**YOUR GOAL:** The answer should be each line from the entries below that has the word "DRIVER" in it.

**INPUT DATA:**
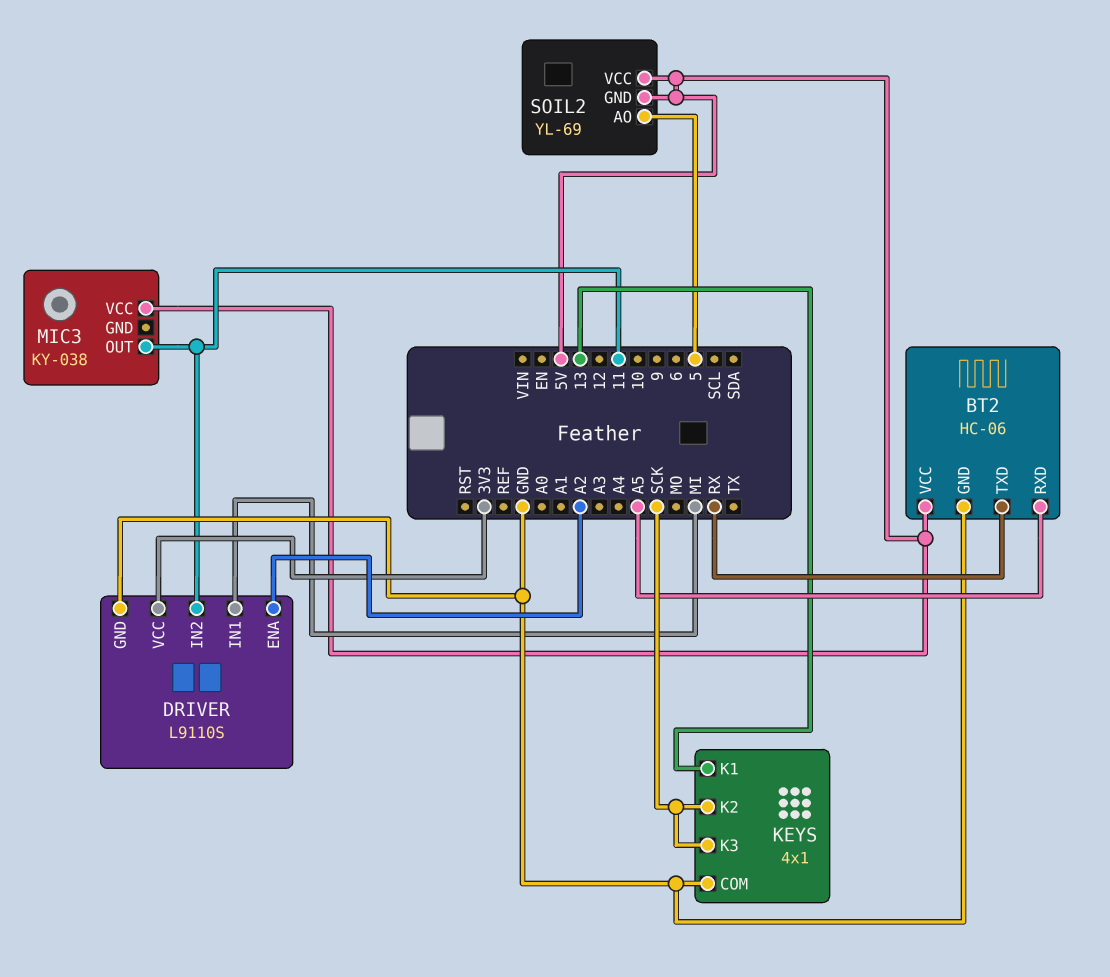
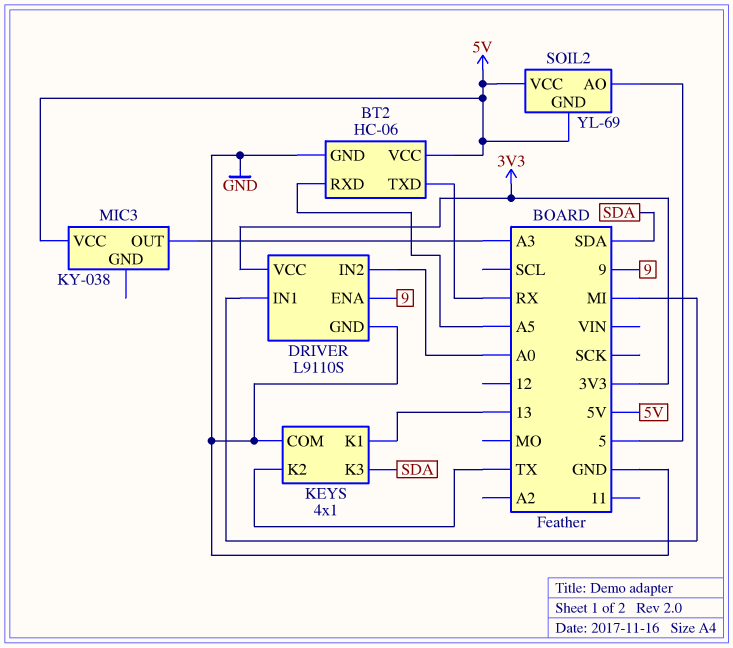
DRIVER pin ENA: A2 -> 9
DRIVER pin IN2: 11 -> A0
KEYS pin K2: SCK -> TX
KEYS pin K3: SCK -> SDA
MIC3 pin OUT: 11 -> A3

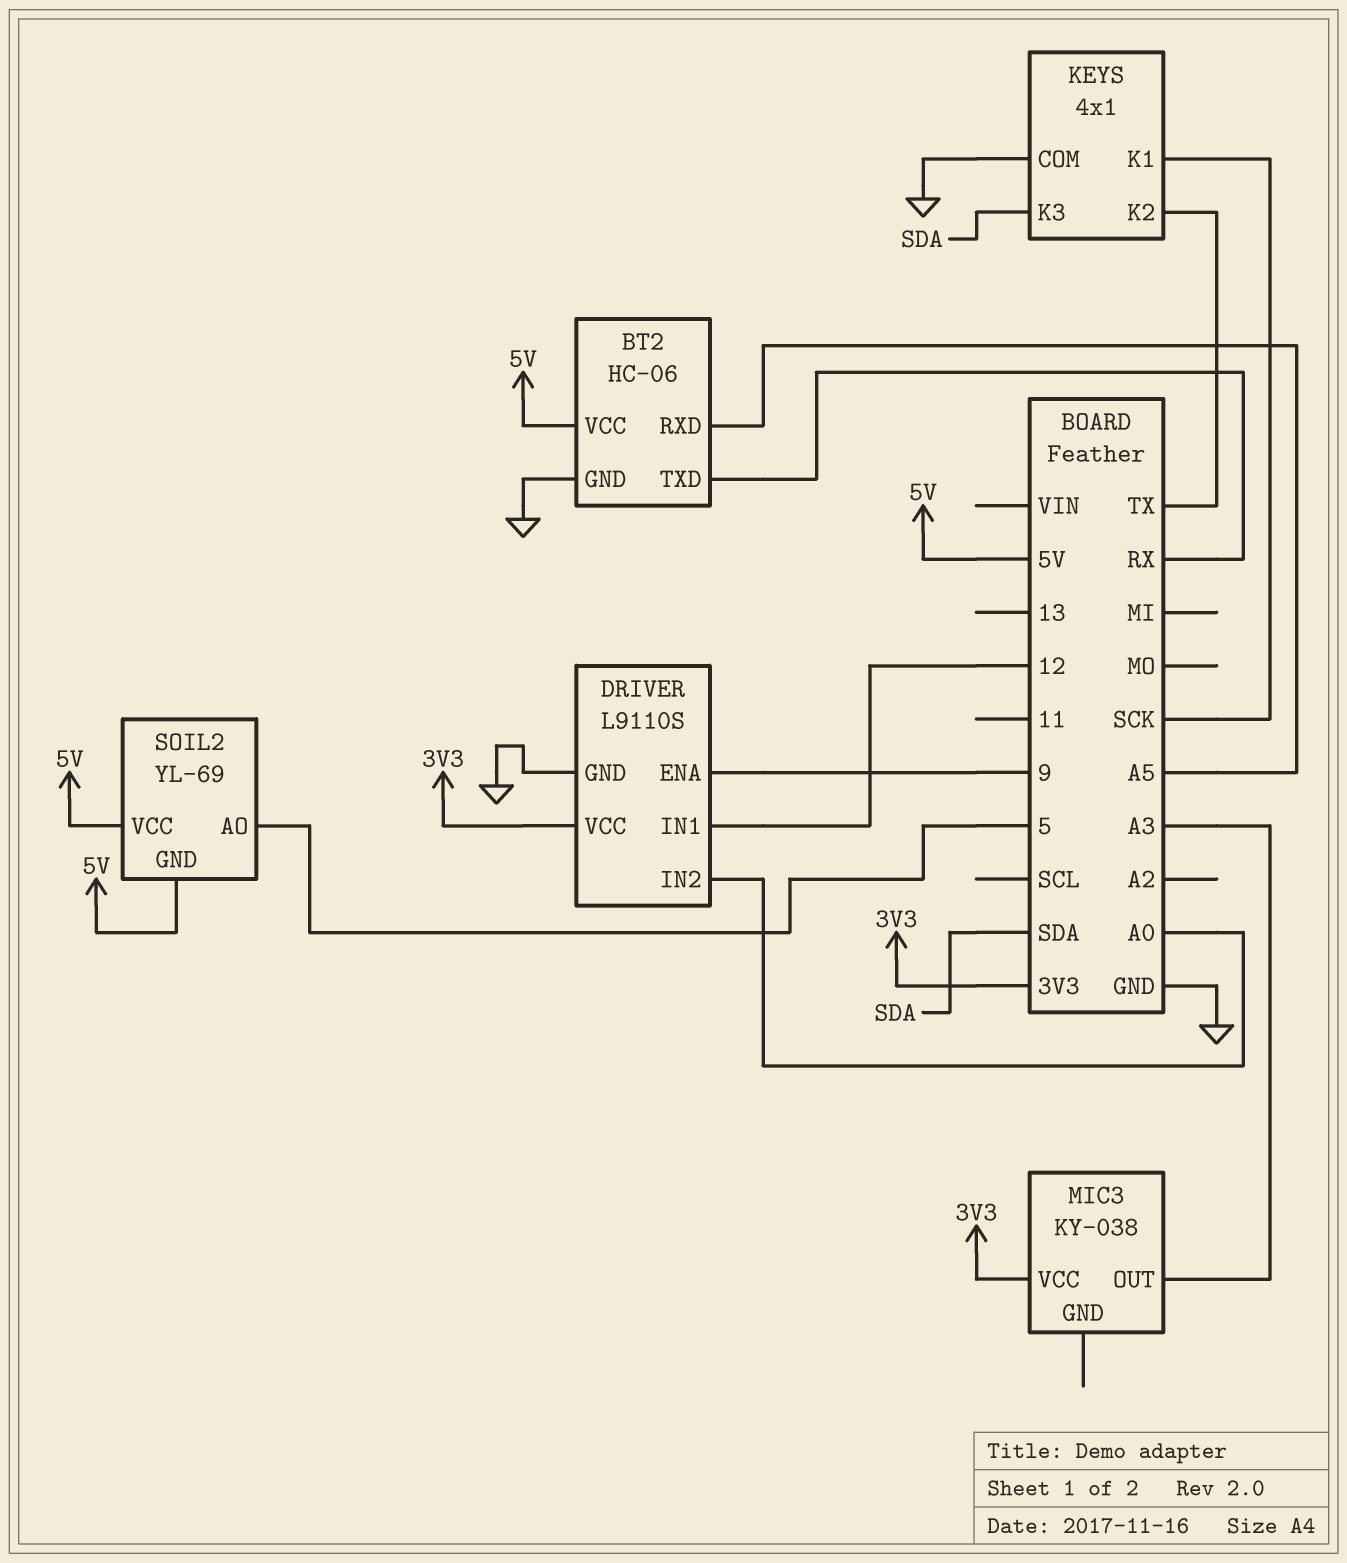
DRIVER pin IN1: MI -> 12
KEYS pin K1: 13 -> SCK
MIC3 pin VCC: 5V -> 3V3

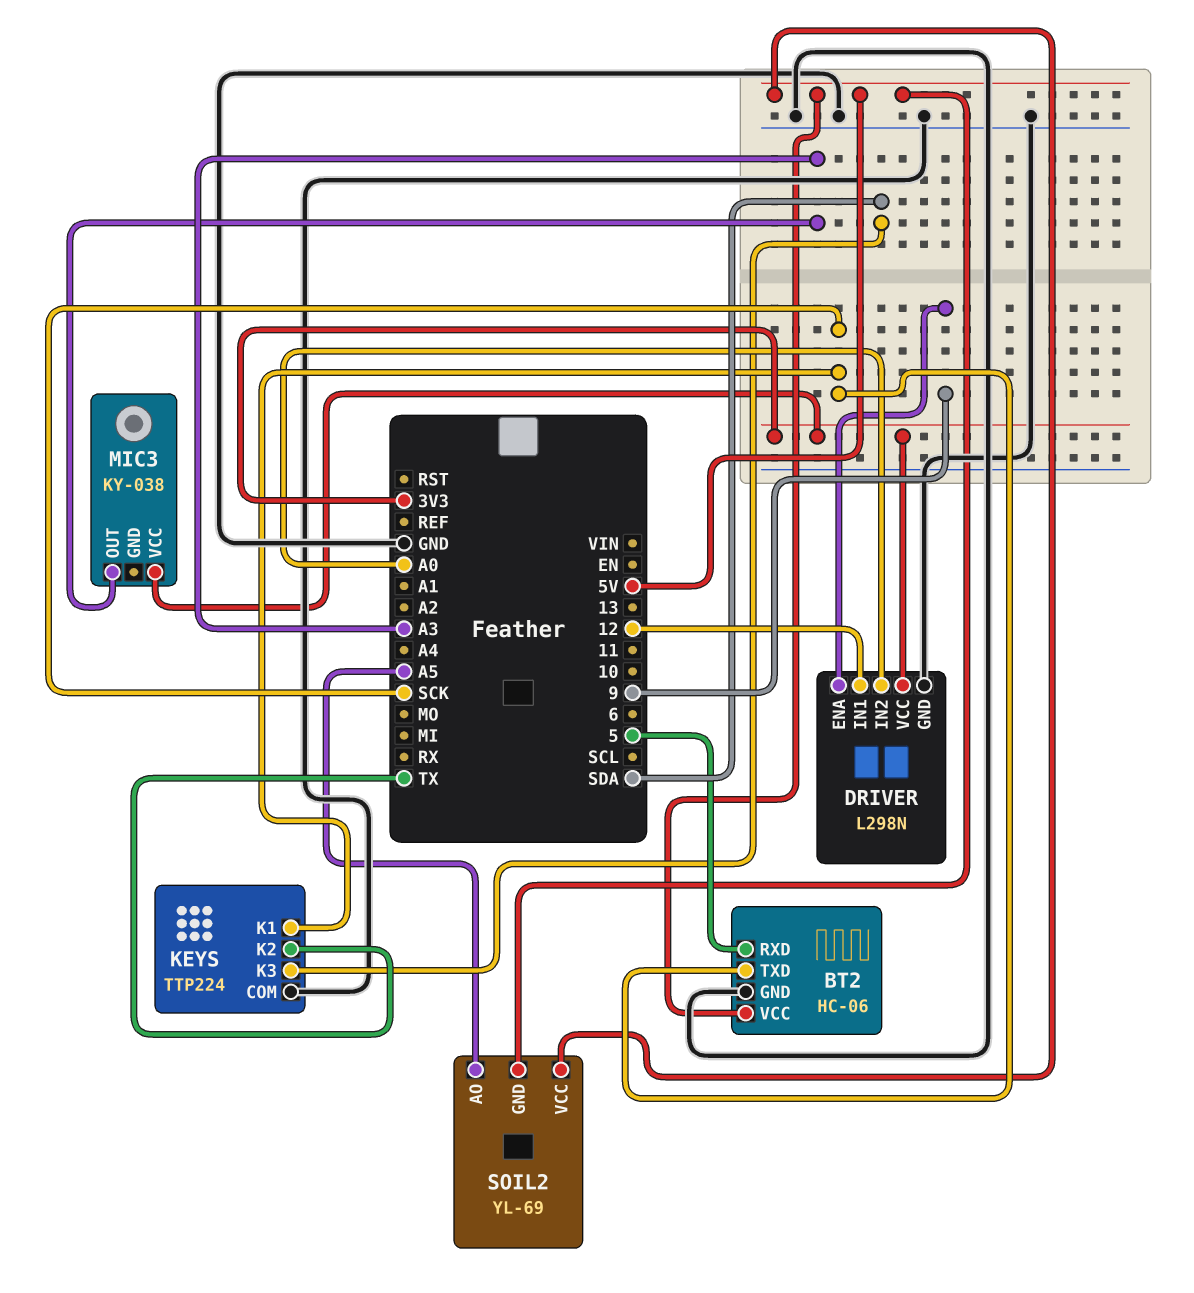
BT2 pin RXD: A5 -> 5
BT2 pin TXD: RX -> SCK
DRIVER: L9110S -> L298N
KEYS: 4x1 -> TTP224
SOIL2 pin AO: 5 -> A5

**FINAL ANSWER:**
DRIVER pin ENA: A2 -> 9
DRIVER pin IN2: 11 -> A0
DRIVER pin IN1: MI -> 12
DRIVER: L9110S -> L298N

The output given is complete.